▶ **What this task involves**
Restate word for word the line containing "(467, 289) = (716, 258): white" and all remaining lines of the entries below.

___ Records provided

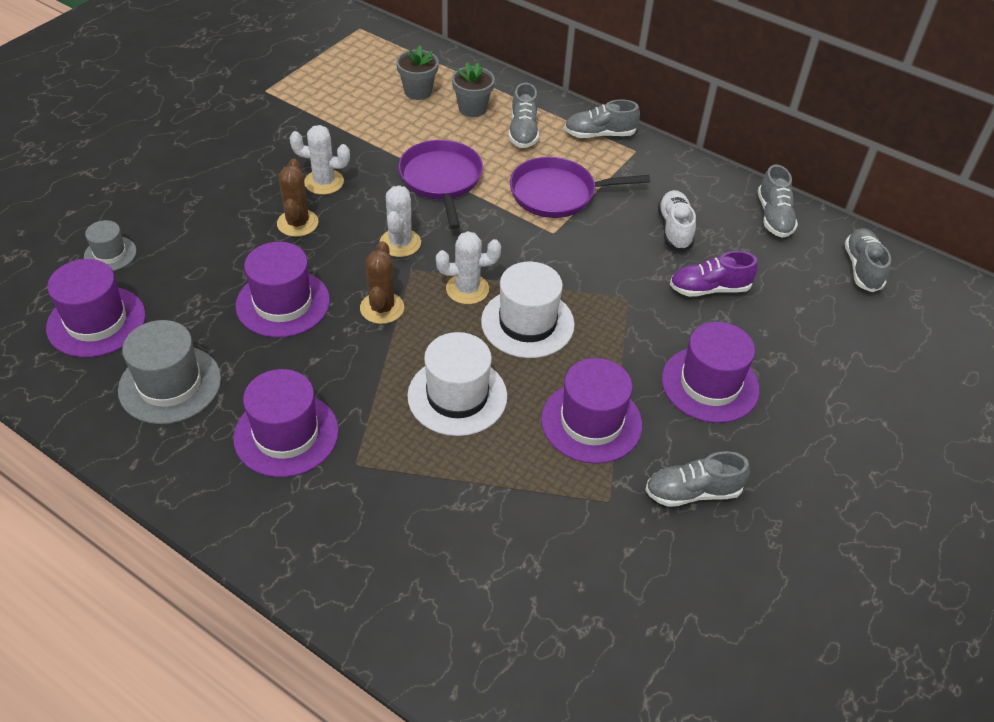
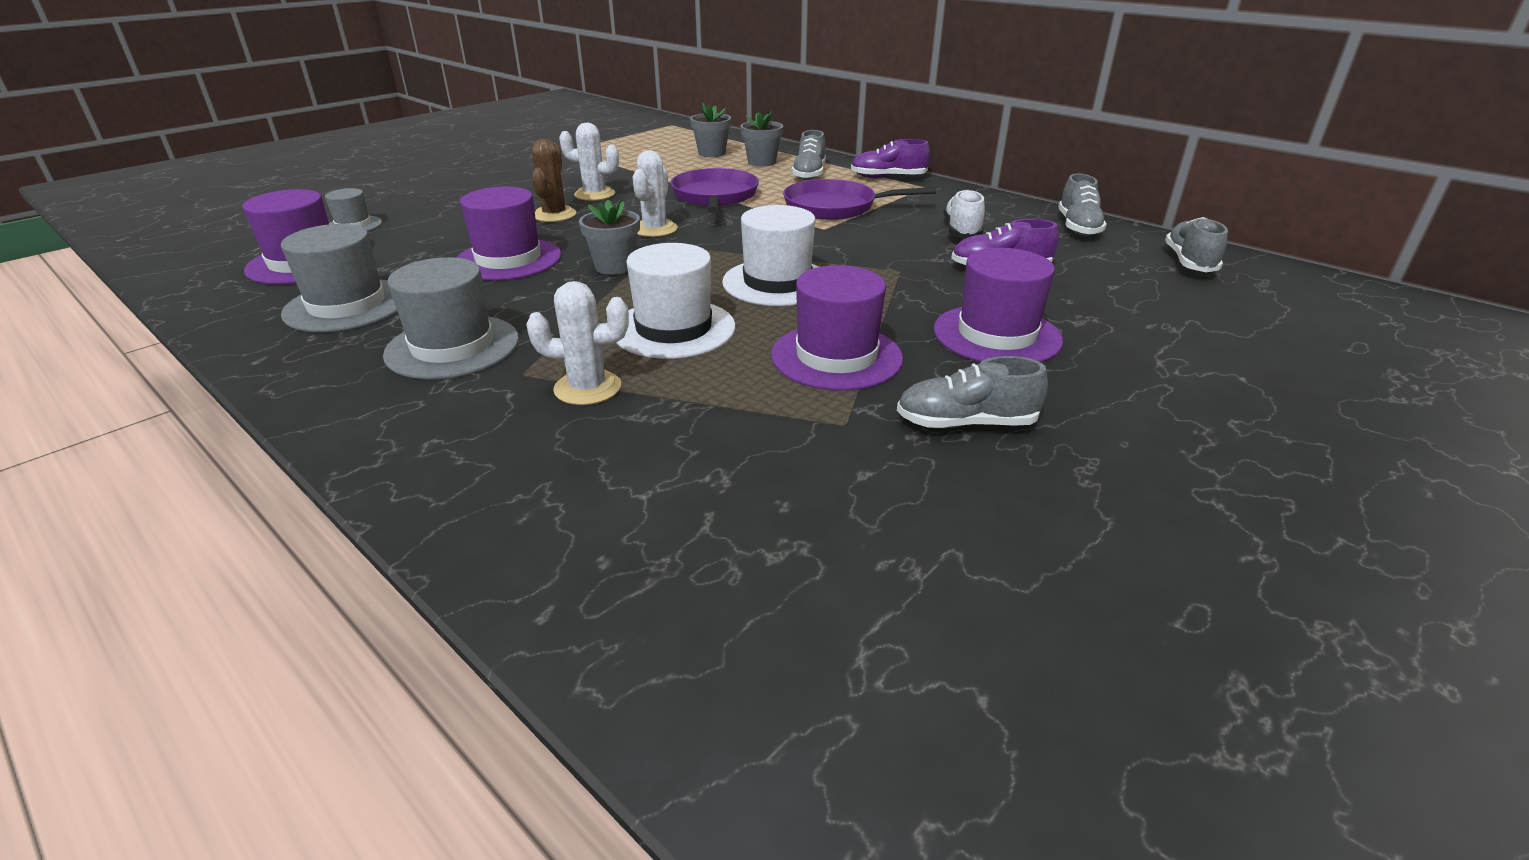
camera: 10 degrees right, 15 degrees down
(286, 434) = (452, 347): purple hat -> grey hat
(382, 308) = (614, 266): brown cactus -> grey flower pot
(467, 289) = (716, 258): white cactus -> white cactus (587, 388)
(599, 134) = (888, 177): grey shoe -> purple shoe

______

▶ **Solution for this problem**
(467, 289) = (716, 258): white cactus -> white cactus (587, 388)
(599, 134) = (888, 177): grey shoe -> purple shoe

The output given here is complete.